Brief:
Show every line of the data below that contains the string "Question".

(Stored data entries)
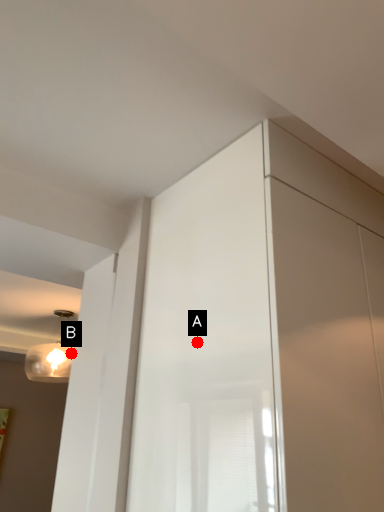
Question: Two points are circled on the image, labeled by A and B beside each circle. Which point is closer to the camera?

Choices:
 (A) A is closer
 (B) B is closer

Answer: (A)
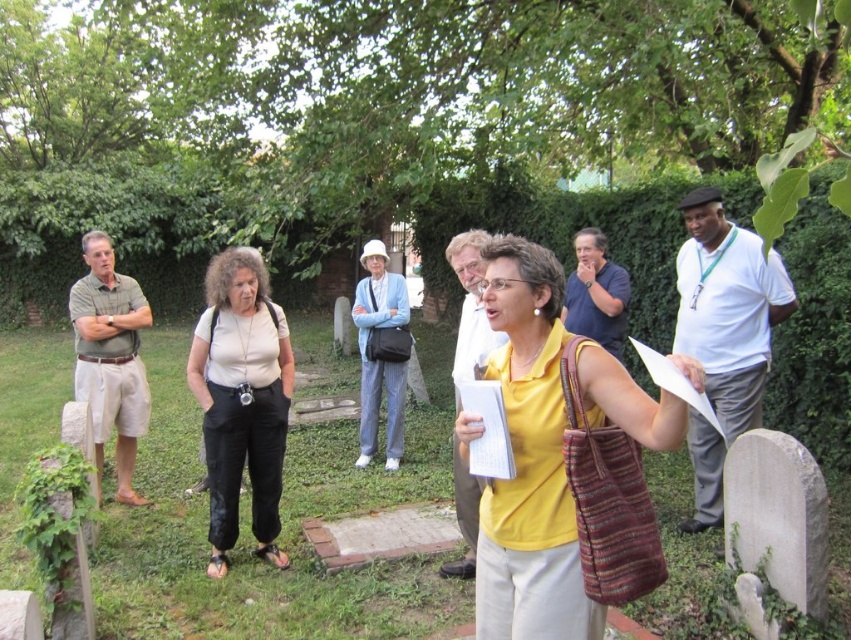
Question: Is white cotton shirt at center bigger than blue cotton shirt at upper center?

Result of the exercise:
Question: Two points are circled on the image, labeled by A and B beside each circle. Which point is closer to the camera?
Question: Is white cotton shirt at center bigger than blue cotton shirt at upper center?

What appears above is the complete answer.